----- DATA SUPPLIED -----

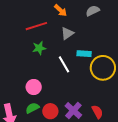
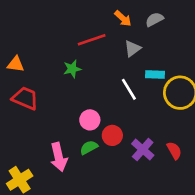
gray semicircle: (93, 11) -> (154, 19), moved
green star: (39, 48) -> (72, 69), moved
red circle: (50, 111) -> (112, 135), moved

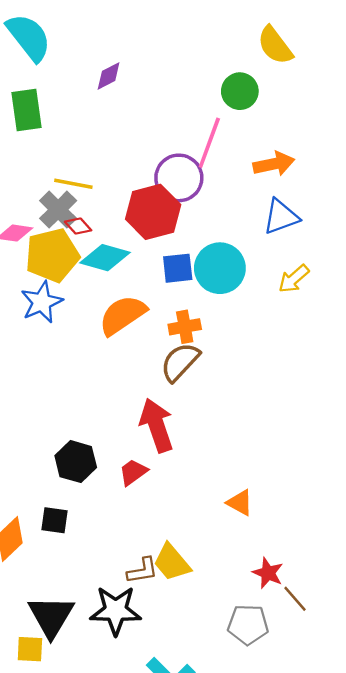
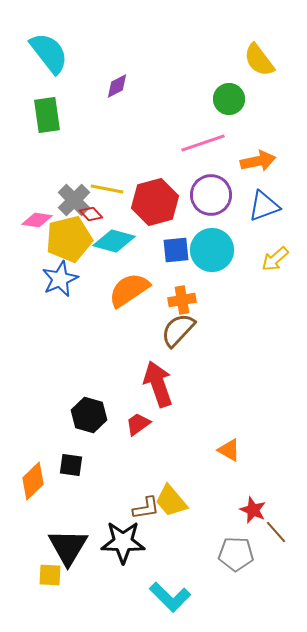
pink line: (209, 143) -> (203, 143), turned 51
purple circle: (179, 178) -> (211, 195), moved
yellow line: (73, 184) -> (107, 189), moved

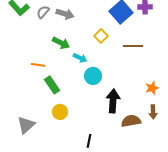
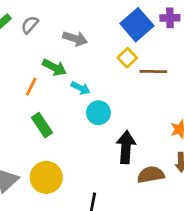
gray arrow: (65, 14) -> (75, 38), moved
yellow square: (101, 36) -> (127, 58), moved
orange line: (38, 65) -> (31, 87), moved, turned -72
yellow circle: (60, 112) -> (46, 177), moved, size x1.5

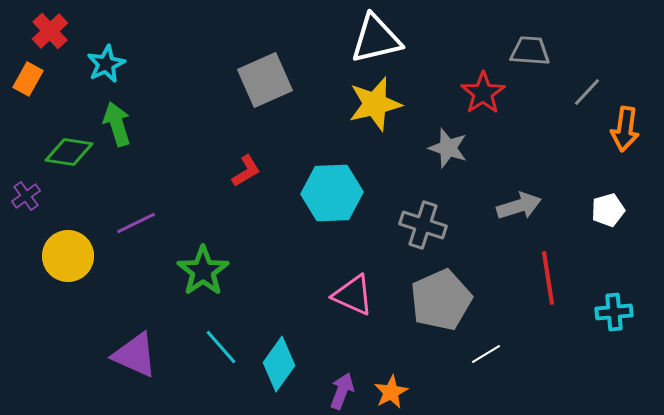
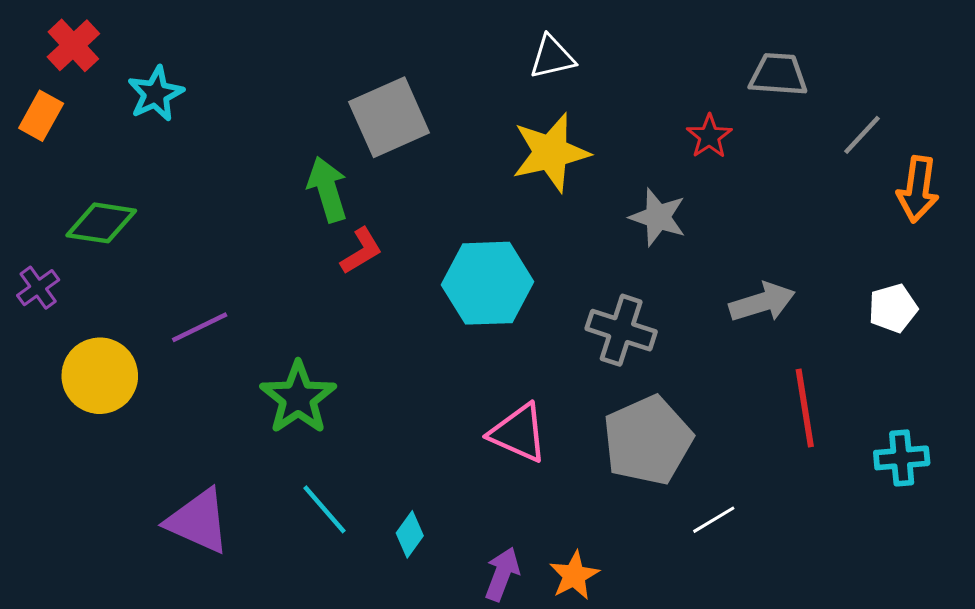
white triangle: (376, 39) -> (552, 57), size x0.6
red star: (483, 93) -> (709, 136), size x0.7
green arrow: (117, 124) -> (327, 189), moved
cyan diamond: (279, 364) -> (410, 534), size x0.6

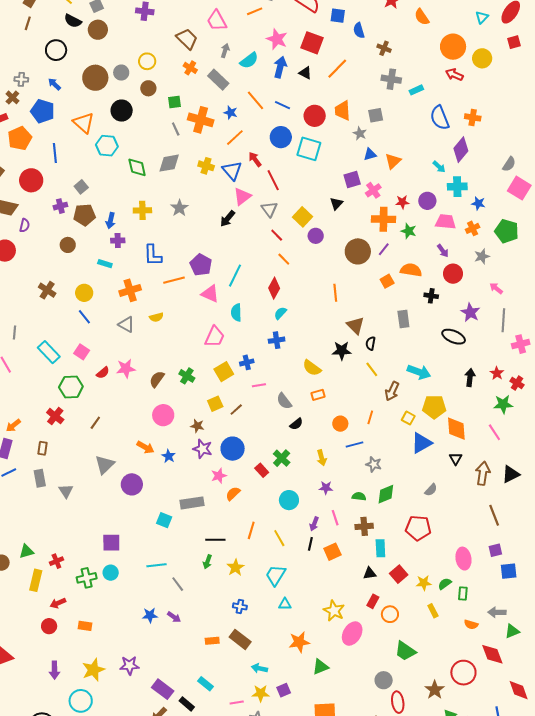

-----

How many lines of these entries contain the string "yellow"? Reply with the number alone.

COMPLETED EXERCISE:
3